Records provided:

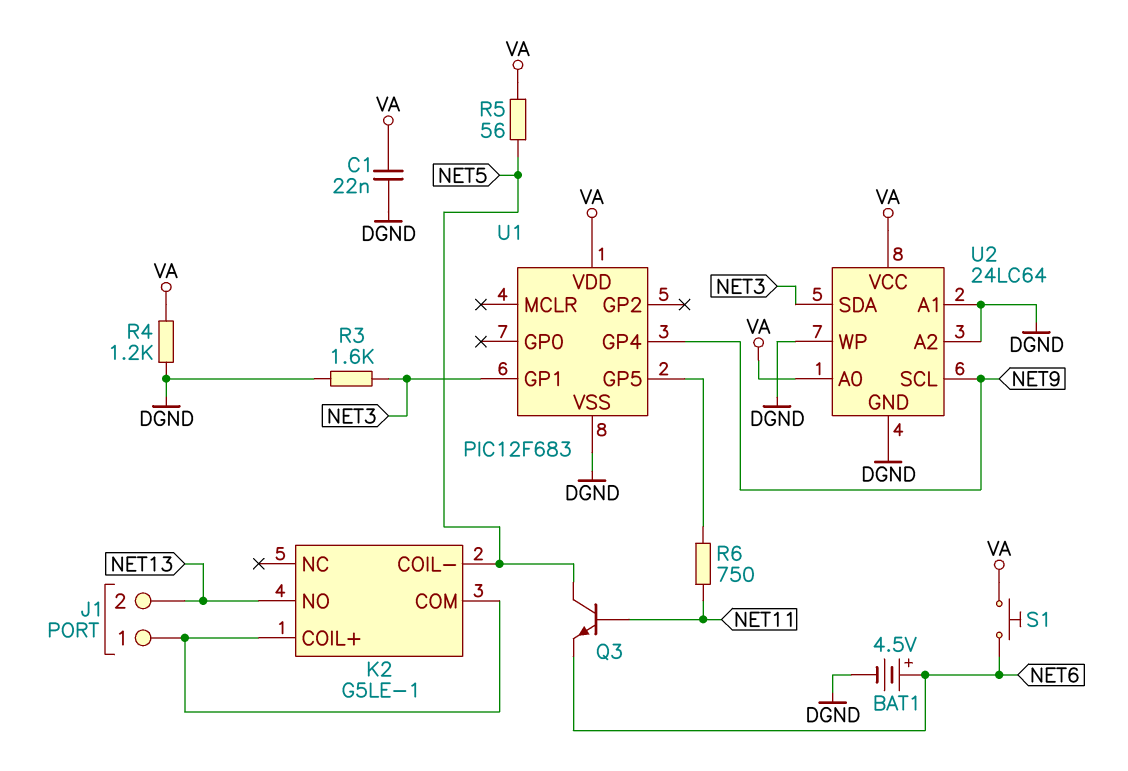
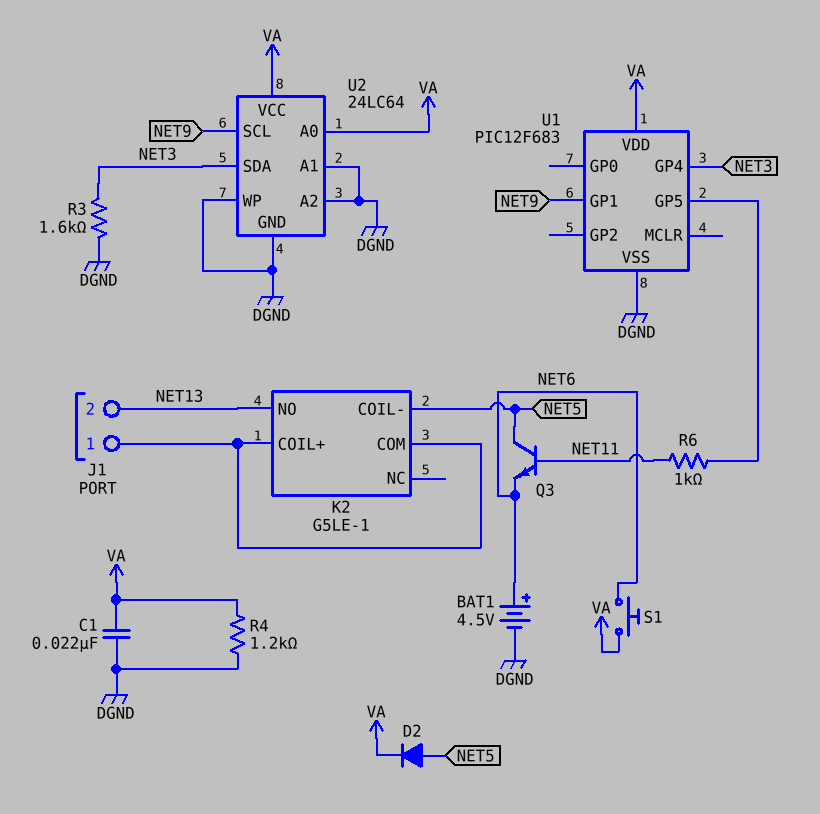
D2: none -> diode (A NET5, K VA)
R5: 56 (NET5, VA) -> none
R6: 750 (NET11, U1/GP5) -> 1k (NET11, U1/GP5)
U1 pin GP1: NET3 -> NET9
U1 pin GP4: NET9 -> NET3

What to produce: Leave out the pictures and output the rest of the records exactly.

Result of the exercise:
D2: none -> diode (A NET5, K VA)
R5: 56 (NET5, VA) -> none
R6: 750 (NET11, U1/GP5) -> 1k (NET11, U1/GP5)
U1 pin GP1: NET3 -> NET9
U1 pin GP4: NET9 -> NET3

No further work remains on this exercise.